The data
↓

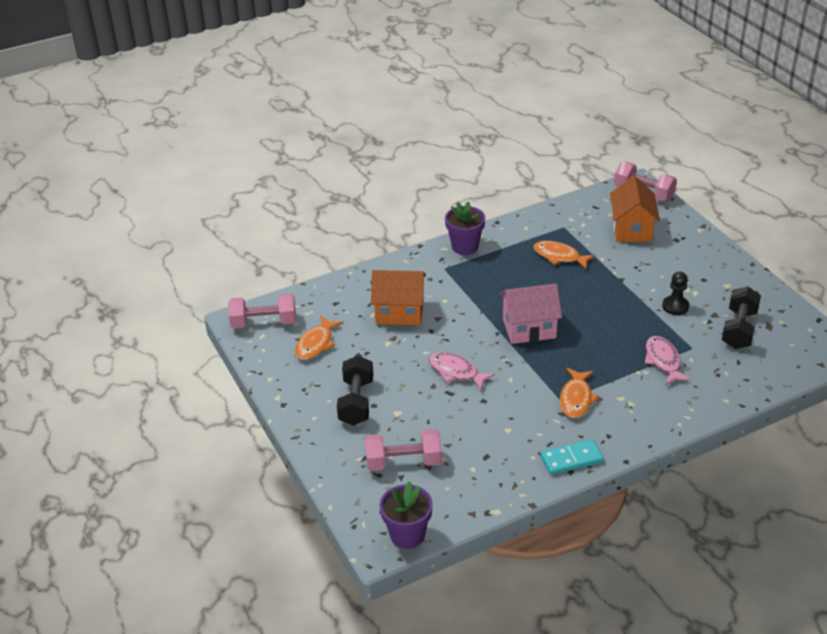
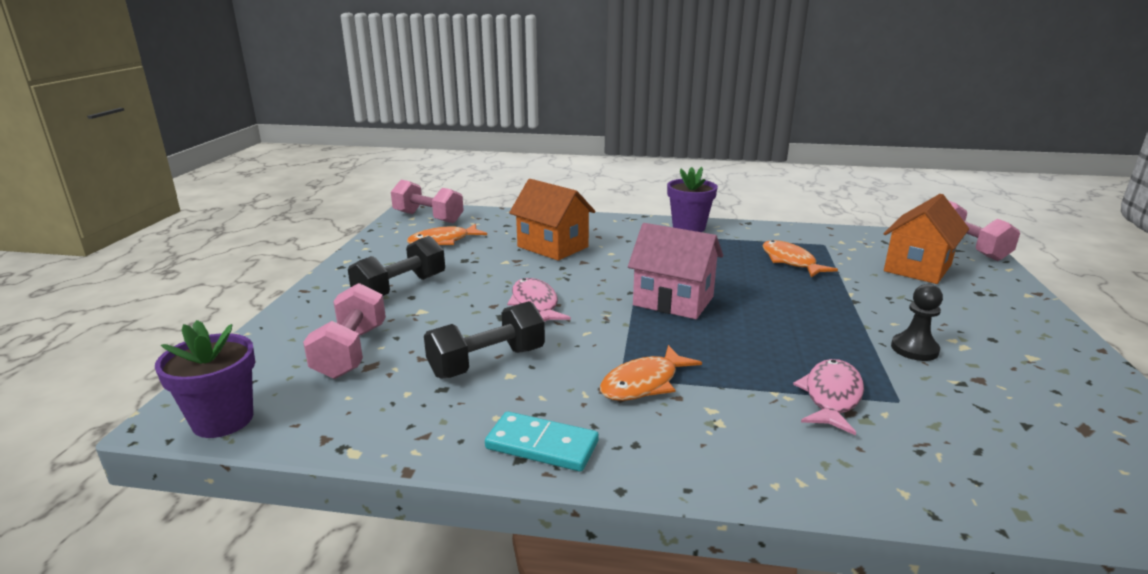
camera: 35 degrees right, 15 degrees down
(403, 462) = (351, 351): pink dumbbell -> pink dumbbell turned 60 degrees clockwise
(738, 329) = (1014, 411): black dumbbell -> black dumbbell (487, 362)

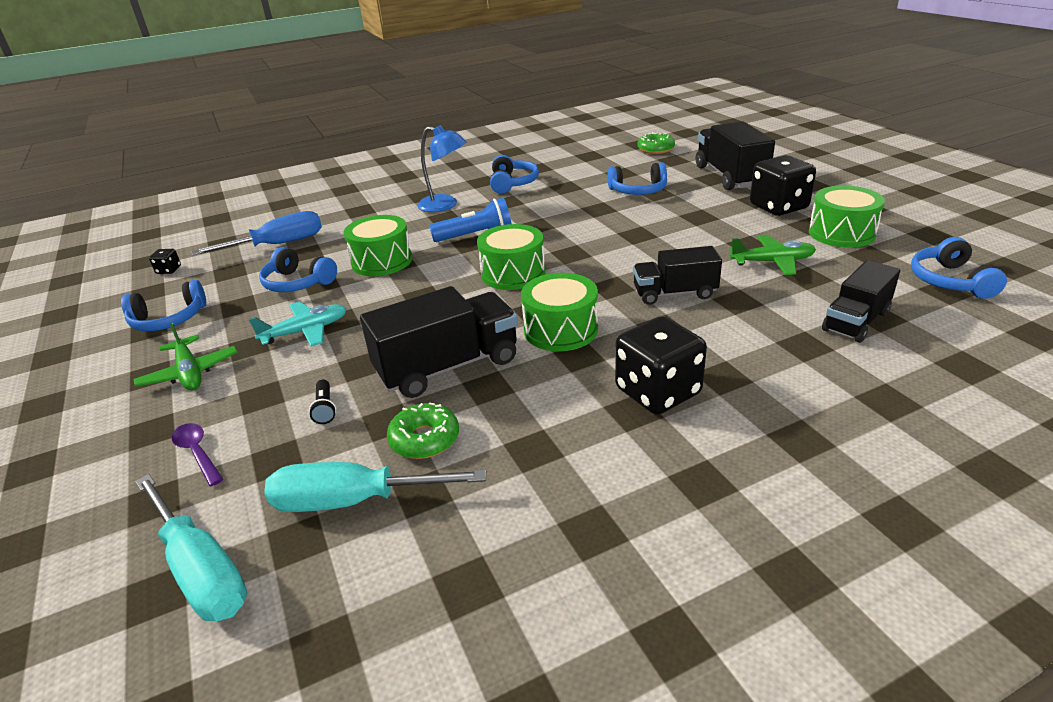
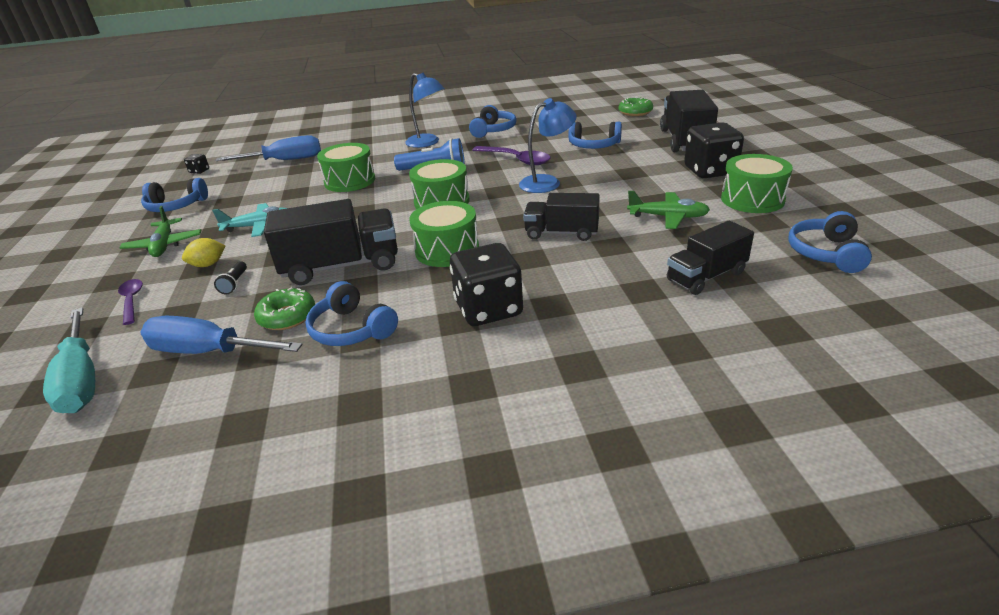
camera: 15 degrees right, 0 degrees up
(271, 389) = (208, 264): none -> yellow lemon
(298, 283) = (279, 190): blue headphones -> blue headphones (352, 329)
(354, 501) = (209, 352): turquoise screwdriver -> blue screwdriver
(564, 215) = (516, 160): none -> purple spoon
(617, 237) = (547, 182): none -> blue lamp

↑

Write out the material above again, word for word, minus its pictures.

Response box
camera: 35 degrees right, 15 degrees down
(403, 462) = (351, 351): pink dumbbell -> pink dumbbell turned 60 degrees clockwise
(738, 329) = (1014, 411): black dumbbell -> black dumbbell (487, 362)

camera: 15 degrees right, 0 degrees up
(271, 389) = (208, 264): none -> yellow lemon
(298, 283) = (279, 190): blue headphones -> blue headphones (352, 329)
(354, 501) = (209, 352): turquoise screwdriver -> blue screwdriver
(564, 215) = (516, 160): none -> purple spoon
(617, 237) = (547, 182): none -> blue lamp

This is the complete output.